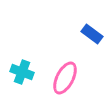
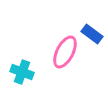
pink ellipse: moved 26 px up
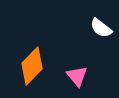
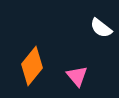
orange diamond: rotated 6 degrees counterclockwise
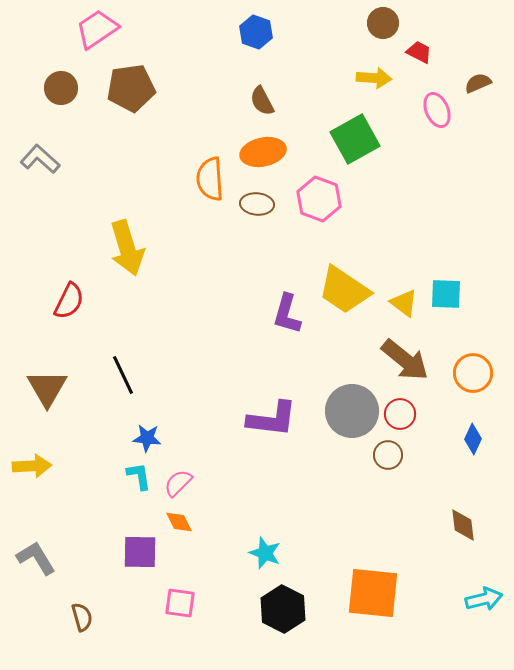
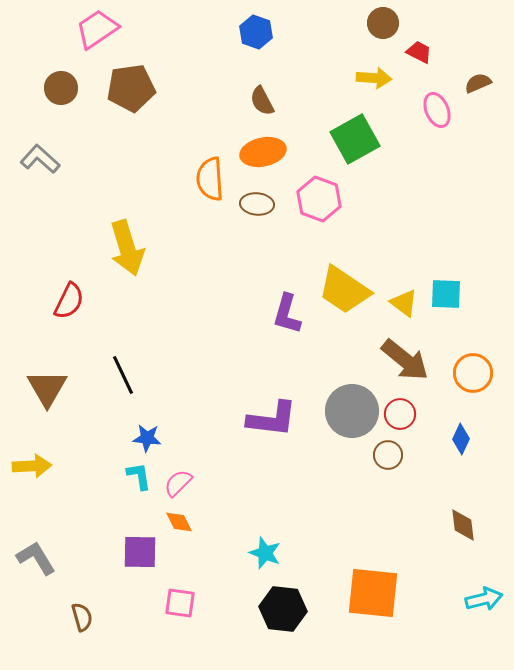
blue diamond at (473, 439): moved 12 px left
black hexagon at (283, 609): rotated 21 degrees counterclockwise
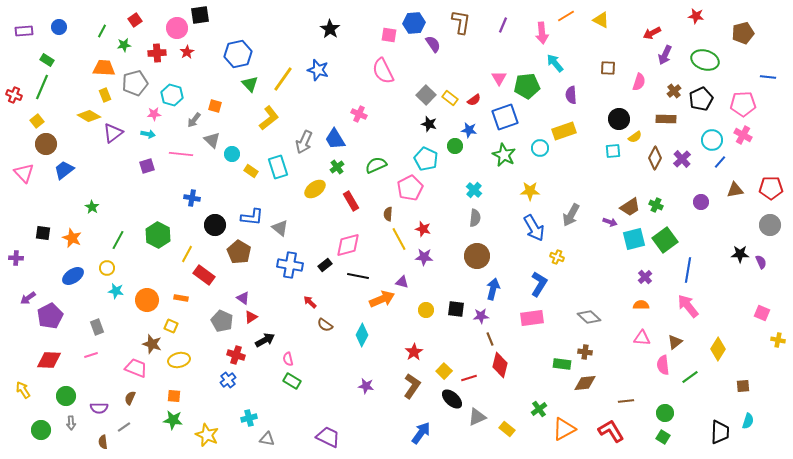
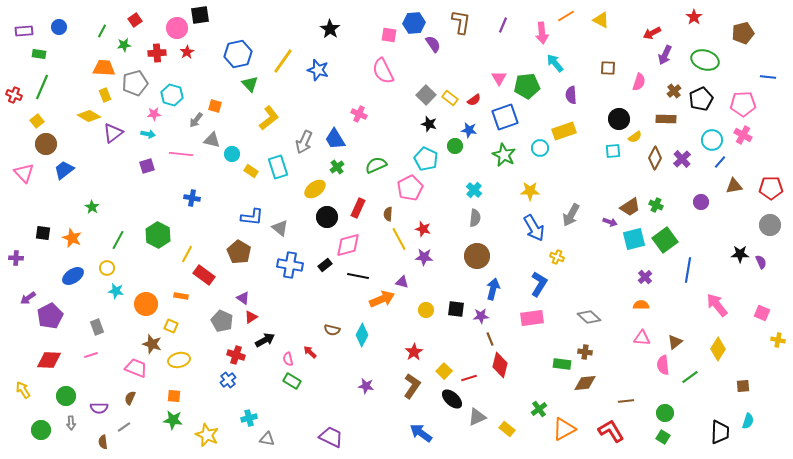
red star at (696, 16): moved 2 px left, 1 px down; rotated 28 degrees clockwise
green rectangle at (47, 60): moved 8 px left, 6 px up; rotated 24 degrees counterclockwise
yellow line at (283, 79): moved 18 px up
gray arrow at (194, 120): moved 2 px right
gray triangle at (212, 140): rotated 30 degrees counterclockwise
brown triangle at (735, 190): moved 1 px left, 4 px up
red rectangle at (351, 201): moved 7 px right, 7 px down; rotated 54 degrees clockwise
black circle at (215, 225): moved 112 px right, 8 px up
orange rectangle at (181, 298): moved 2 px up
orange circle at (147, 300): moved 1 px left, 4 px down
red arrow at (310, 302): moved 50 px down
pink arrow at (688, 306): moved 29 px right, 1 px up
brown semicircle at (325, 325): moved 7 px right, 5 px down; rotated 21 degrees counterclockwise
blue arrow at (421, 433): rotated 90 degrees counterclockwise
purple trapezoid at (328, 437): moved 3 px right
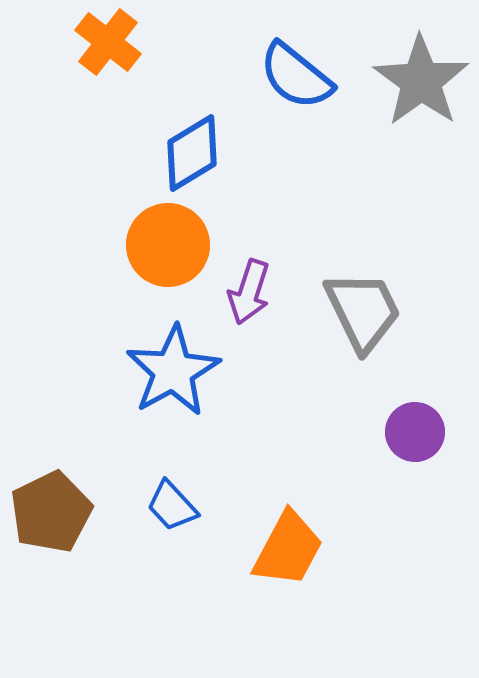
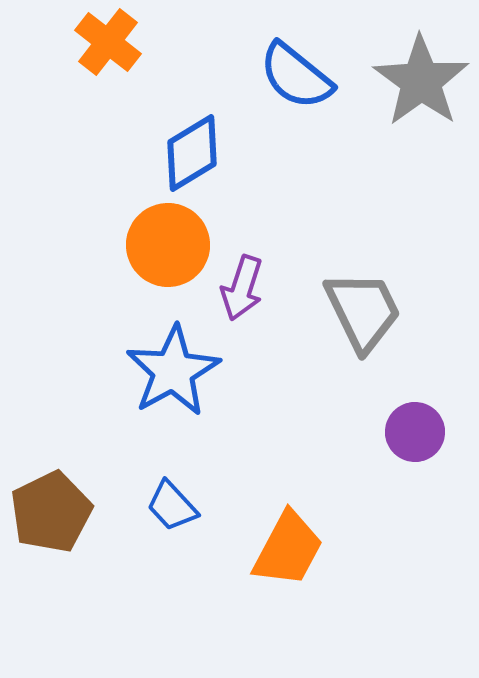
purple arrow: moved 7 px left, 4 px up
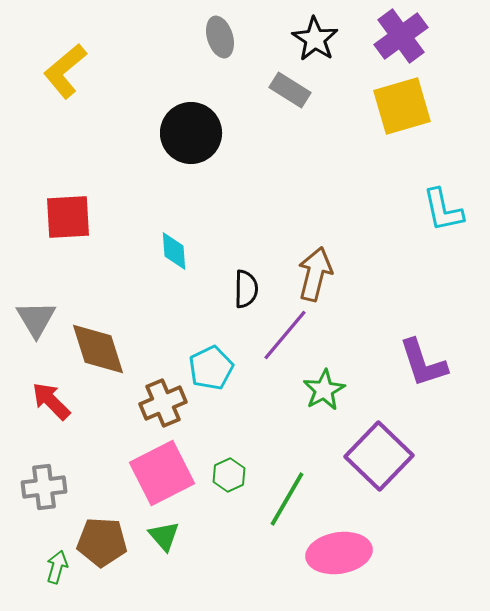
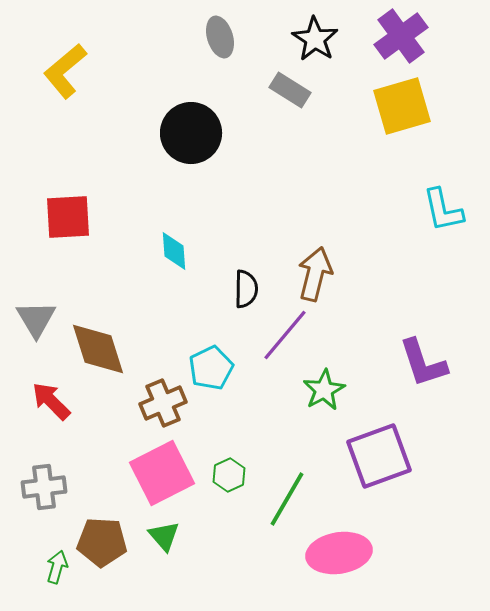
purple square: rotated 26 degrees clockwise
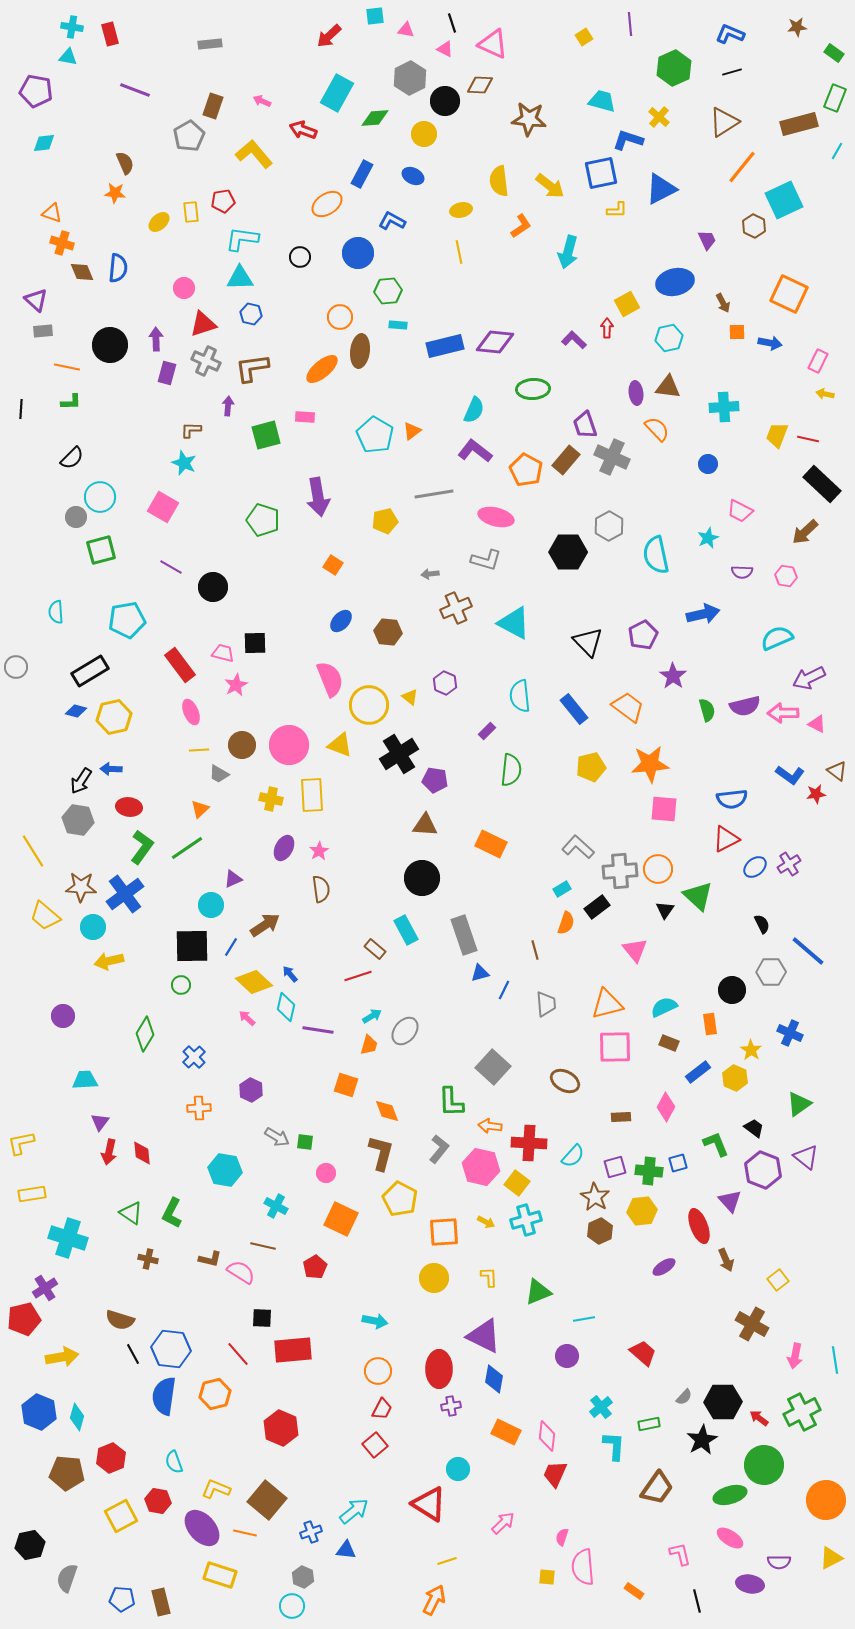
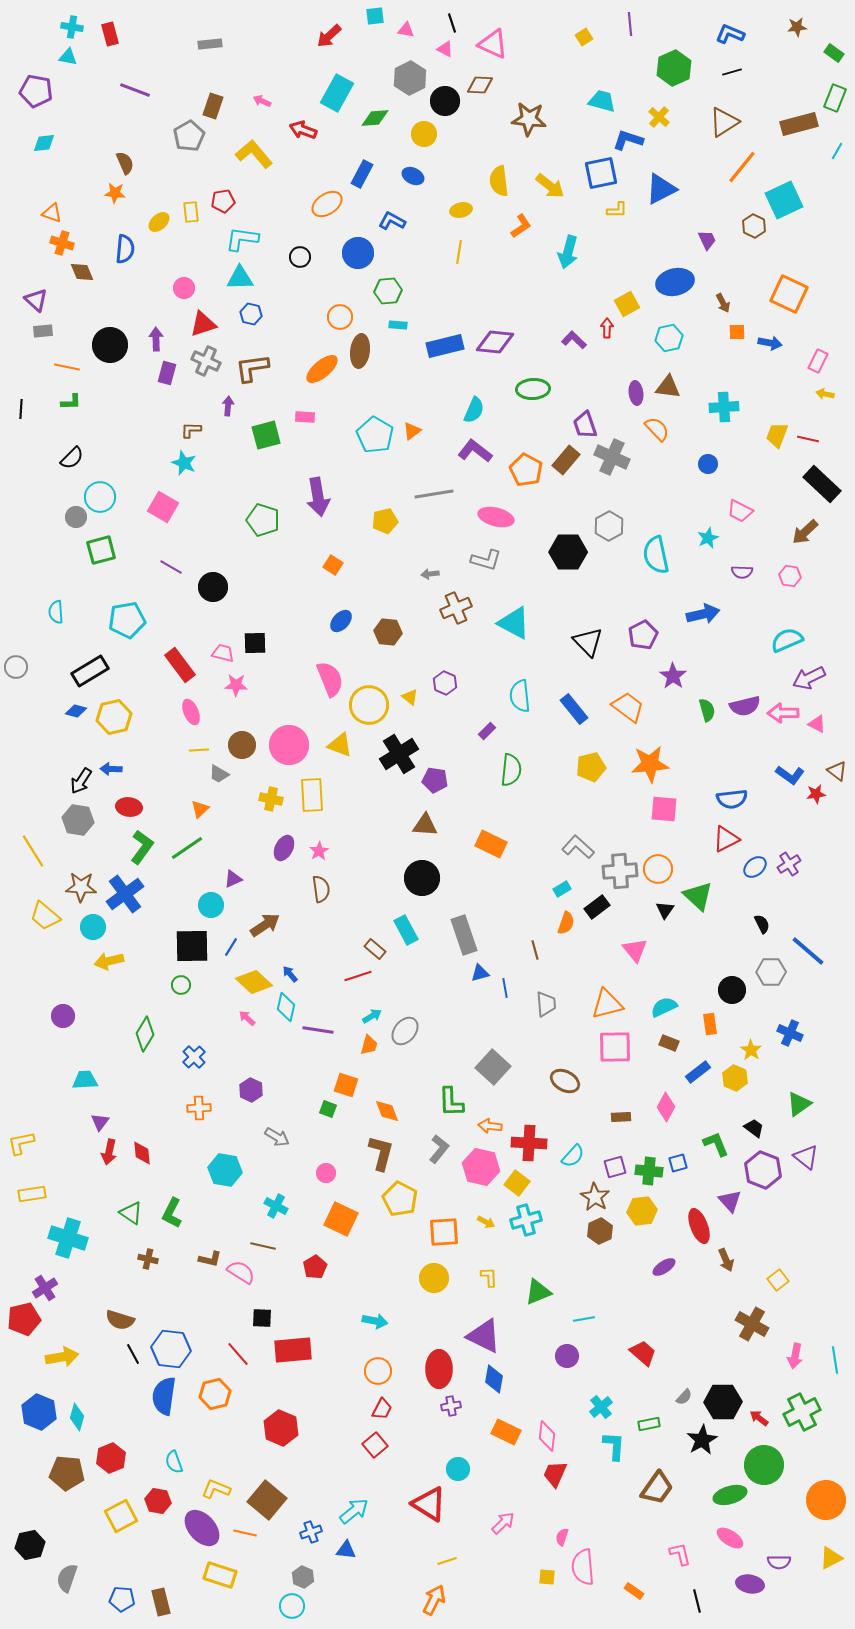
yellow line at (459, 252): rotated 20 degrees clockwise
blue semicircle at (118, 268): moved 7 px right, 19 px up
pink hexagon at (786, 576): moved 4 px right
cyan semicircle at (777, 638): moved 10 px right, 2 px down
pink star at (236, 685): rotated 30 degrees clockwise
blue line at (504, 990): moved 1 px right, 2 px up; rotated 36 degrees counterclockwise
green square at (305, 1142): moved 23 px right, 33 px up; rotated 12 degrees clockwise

___

_ABOUT THIS TASK_
Without carrying over any picture, write out the entries above once more, exactly.

_RESULT BELOW_
pink ellipse: moved 26 px up
orange diamond: rotated 6 degrees counterclockwise
blue diamond at (473, 439): moved 12 px left
black hexagon at (283, 609): rotated 21 degrees counterclockwise
red star at (696, 16): moved 2 px left, 1 px down; rotated 28 degrees clockwise
green rectangle at (47, 60): moved 8 px left, 6 px up; rotated 24 degrees counterclockwise
yellow line at (283, 79): moved 18 px up
gray arrow at (194, 120): moved 2 px right
gray triangle at (212, 140): rotated 30 degrees counterclockwise
brown triangle at (735, 190): moved 1 px left, 4 px up
red rectangle at (351, 201): moved 7 px right, 7 px down; rotated 54 degrees clockwise
black circle at (215, 225): moved 112 px right, 8 px up
orange rectangle at (181, 298): moved 2 px up
orange circle at (147, 300): moved 1 px left, 4 px down
red arrow at (310, 302): moved 50 px down
pink arrow at (688, 306): moved 29 px right, 1 px up
brown semicircle at (325, 325): moved 7 px right, 5 px down; rotated 21 degrees counterclockwise
blue arrow at (421, 433): rotated 90 degrees counterclockwise
purple trapezoid at (328, 437): moved 3 px right
purple arrow: moved 7 px left, 4 px up
purple square: rotated 26 degrees clockwise
yellow line at (459, 252): rotated 20 degrees clockwise
blue semicircle at (118, 268): moved 7 px right, 19 px up
pink hexagon at (786, 576): moved 4 px right
cyan semicircle at (777, 638): moved 10 px right, 2 px down
pink star at (236, 685): rotated 30 degrees clockwise
blue line at (504, 990): moved 1 px right, 2 px up; rotated 36 degrees counterclockwise
green square at (305, 1142): moved 23 px right, 33 px up; rotated 12 degrees clockwise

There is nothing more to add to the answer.